■ **Problem details**
Only the lines below starting at the one containing "V1: AC 24V (GND, VI) -> AC 24V (VEE, VI)" and ending at the one containing "R102: none -> 1k (5V, RESET)" belong in the answer, each copied exactly.

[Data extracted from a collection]
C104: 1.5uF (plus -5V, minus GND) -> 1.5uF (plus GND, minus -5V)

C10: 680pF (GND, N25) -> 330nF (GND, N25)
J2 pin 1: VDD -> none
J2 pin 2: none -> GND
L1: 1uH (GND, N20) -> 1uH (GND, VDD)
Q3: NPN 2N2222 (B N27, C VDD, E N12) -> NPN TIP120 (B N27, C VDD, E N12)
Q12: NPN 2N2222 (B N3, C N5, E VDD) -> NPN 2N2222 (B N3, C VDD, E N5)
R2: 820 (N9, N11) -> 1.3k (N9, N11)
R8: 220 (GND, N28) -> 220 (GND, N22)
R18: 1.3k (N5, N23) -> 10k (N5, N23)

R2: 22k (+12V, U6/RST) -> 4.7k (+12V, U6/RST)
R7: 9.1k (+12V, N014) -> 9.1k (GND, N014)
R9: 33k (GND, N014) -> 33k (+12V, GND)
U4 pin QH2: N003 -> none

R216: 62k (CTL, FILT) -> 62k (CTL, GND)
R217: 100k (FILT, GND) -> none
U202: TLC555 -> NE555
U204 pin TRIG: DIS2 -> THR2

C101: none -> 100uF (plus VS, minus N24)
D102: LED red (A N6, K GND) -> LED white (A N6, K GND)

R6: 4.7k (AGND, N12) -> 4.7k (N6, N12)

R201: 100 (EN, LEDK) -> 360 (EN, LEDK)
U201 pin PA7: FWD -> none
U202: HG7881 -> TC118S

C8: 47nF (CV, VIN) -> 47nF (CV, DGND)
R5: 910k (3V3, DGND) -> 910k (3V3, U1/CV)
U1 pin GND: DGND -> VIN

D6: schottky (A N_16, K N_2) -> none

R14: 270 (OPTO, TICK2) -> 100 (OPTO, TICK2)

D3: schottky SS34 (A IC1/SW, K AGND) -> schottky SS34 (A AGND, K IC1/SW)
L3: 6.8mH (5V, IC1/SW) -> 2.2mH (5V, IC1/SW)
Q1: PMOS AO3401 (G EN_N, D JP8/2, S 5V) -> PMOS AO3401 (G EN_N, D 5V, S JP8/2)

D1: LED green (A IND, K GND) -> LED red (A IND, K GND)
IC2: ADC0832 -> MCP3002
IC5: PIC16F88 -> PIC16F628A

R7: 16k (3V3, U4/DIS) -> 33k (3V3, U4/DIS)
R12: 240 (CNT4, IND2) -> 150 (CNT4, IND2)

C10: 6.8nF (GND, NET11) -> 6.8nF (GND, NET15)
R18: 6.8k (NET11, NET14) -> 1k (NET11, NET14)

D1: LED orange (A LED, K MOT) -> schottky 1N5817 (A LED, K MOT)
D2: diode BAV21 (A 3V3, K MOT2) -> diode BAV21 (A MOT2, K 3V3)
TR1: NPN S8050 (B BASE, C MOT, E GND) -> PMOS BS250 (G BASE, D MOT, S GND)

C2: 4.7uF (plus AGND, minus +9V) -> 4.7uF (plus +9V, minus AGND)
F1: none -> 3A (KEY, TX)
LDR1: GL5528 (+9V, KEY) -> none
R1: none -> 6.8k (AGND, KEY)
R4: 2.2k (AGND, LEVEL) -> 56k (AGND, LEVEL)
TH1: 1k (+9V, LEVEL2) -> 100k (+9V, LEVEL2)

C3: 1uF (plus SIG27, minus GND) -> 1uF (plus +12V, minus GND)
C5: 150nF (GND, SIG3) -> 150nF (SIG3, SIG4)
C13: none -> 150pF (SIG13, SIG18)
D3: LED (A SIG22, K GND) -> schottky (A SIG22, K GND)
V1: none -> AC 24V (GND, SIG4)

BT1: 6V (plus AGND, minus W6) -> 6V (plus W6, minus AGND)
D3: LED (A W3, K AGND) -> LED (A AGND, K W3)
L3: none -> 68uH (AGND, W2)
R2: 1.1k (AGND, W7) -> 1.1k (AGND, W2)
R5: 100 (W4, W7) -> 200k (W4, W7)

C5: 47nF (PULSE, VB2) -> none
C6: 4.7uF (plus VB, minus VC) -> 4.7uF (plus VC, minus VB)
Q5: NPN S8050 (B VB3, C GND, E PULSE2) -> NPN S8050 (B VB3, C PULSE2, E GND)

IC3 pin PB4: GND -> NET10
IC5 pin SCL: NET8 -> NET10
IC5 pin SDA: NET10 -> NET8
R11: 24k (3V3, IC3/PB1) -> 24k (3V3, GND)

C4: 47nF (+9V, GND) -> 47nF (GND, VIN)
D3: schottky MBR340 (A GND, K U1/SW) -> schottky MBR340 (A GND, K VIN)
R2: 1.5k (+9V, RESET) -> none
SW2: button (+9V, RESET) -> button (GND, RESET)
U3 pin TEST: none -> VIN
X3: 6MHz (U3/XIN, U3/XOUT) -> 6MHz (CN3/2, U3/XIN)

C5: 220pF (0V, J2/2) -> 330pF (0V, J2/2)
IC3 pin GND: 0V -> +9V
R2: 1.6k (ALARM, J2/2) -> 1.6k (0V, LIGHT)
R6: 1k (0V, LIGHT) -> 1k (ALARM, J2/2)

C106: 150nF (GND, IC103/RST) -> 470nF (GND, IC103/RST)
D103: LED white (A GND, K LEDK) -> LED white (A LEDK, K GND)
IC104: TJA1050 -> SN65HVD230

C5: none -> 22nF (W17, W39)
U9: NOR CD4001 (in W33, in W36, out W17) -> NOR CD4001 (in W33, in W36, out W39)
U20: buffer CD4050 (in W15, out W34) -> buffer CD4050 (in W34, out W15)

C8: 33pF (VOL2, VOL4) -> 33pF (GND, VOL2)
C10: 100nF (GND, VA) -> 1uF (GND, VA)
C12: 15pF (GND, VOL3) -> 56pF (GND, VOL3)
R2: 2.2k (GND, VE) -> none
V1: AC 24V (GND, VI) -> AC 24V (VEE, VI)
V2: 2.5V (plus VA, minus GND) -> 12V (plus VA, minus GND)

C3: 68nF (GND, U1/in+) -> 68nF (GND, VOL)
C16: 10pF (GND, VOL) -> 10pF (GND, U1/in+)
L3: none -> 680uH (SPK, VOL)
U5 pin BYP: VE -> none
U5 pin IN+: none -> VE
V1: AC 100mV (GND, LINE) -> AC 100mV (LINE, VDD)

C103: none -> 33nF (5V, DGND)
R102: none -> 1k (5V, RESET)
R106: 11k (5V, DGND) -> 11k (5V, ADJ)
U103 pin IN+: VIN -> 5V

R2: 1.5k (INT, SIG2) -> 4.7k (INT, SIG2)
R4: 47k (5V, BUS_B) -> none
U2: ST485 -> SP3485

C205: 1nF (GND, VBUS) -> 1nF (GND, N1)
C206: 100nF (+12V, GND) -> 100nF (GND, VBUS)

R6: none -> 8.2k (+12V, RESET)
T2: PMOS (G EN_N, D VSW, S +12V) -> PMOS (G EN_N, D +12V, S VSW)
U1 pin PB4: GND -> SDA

■ **Result of this task**
V1: AC 24V (GND, VI) -> AC 24V (VEE, VI)
V2: 2.5V (plus VA, minus GND) -> 12V (plus VA, minus GND)

C3: 68nF (GND, U1/in+) -> 68nF (GND, VOL)
C16: 10pF (GND, VOL) -> 10pF (GND, U1/in+)
L3: none -> 680uH (SPK, VOL)
U5 pin BYP: VE -> none
U5 pin IN+: none -> VE
V1: AC 100mV (GND, LINE) -> AC 100mV (LINE, VDD)

C103: none -> 33nF (5V, DGND)
R102: none -> 1k (5V, RESET)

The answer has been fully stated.